*** Supplied material Section Begins ***
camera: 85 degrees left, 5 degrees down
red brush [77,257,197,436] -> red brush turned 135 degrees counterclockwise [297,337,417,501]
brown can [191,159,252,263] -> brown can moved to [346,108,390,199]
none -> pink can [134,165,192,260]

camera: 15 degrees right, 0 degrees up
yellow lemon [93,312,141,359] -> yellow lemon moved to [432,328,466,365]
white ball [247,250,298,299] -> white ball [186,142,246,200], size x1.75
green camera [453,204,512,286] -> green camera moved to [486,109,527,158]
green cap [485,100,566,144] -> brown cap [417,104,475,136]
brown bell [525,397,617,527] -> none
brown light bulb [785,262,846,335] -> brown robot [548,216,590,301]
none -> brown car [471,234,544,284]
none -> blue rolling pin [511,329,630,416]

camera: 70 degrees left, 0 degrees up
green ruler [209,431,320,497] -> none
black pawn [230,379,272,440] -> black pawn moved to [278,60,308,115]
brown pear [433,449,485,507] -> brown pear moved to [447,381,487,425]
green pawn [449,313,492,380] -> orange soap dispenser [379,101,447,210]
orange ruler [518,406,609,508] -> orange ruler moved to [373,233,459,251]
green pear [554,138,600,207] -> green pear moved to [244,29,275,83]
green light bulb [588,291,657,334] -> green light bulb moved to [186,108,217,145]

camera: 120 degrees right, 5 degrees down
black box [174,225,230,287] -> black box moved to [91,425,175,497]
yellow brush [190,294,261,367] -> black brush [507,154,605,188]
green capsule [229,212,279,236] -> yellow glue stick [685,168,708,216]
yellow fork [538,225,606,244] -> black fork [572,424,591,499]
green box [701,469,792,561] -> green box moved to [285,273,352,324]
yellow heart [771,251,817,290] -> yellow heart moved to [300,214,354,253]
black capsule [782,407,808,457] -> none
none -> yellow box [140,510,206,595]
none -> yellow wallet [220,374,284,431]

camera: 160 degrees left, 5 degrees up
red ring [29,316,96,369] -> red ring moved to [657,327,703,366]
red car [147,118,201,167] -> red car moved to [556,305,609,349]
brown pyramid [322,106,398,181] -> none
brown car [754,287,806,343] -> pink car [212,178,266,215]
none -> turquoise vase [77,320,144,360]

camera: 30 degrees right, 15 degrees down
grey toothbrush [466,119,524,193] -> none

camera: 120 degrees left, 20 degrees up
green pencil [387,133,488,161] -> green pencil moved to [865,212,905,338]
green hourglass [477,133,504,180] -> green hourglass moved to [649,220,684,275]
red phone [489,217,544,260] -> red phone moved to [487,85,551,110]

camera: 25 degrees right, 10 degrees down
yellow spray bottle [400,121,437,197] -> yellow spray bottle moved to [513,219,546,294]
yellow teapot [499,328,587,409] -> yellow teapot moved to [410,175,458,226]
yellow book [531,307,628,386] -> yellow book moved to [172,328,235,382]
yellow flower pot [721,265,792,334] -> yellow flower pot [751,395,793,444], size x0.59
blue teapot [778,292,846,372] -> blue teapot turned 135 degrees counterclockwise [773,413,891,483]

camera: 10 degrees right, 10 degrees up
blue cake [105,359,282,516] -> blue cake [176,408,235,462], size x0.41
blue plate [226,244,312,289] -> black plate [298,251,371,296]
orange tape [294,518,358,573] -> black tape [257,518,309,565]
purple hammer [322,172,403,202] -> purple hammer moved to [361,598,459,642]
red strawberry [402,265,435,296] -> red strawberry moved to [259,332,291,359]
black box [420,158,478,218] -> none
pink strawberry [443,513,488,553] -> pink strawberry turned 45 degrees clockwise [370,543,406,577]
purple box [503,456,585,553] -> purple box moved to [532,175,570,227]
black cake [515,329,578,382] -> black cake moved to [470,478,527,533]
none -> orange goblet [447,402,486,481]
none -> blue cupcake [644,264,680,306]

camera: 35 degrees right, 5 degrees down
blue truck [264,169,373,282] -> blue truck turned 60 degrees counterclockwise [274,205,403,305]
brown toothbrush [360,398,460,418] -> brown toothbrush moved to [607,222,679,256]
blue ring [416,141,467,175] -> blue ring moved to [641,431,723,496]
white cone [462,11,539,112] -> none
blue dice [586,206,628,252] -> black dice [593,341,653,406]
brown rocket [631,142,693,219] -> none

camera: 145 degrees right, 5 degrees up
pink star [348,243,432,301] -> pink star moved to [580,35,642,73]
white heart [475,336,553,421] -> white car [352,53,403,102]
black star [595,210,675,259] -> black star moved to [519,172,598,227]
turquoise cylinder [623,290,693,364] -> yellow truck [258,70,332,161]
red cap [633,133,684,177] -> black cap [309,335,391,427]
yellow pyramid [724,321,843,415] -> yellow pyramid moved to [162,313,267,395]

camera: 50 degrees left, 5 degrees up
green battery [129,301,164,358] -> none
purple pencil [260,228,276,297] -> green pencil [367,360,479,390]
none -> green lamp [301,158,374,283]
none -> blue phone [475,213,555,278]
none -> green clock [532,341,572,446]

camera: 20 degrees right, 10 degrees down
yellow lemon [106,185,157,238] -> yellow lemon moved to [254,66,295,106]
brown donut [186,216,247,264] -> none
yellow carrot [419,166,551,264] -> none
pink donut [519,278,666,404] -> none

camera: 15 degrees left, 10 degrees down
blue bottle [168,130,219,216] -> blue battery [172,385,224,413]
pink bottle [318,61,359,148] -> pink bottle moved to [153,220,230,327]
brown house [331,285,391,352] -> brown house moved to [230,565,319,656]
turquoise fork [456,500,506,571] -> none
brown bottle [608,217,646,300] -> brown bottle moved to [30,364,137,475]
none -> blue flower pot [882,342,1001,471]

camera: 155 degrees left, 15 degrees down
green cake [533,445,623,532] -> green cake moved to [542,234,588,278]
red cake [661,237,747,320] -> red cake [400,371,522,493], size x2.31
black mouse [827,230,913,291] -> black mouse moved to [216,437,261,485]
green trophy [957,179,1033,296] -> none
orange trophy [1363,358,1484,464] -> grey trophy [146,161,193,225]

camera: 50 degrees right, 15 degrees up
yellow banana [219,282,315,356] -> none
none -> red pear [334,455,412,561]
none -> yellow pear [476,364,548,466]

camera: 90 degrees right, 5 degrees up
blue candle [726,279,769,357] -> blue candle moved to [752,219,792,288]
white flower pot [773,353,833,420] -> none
*** Supplied material Section Ends ***
- _Assigned task_:
Return, word for word, every line from the line with "camera: 90 degrees right, 5 degrees up" to the final line of the data.

- _Solution for this problem_:
camera: 90 degrees right, 5 degrees up
blue candle [726,279,769,357] -> blue candle moved to [752,219,792,288]
white flower pot [773,353,833,420] -> none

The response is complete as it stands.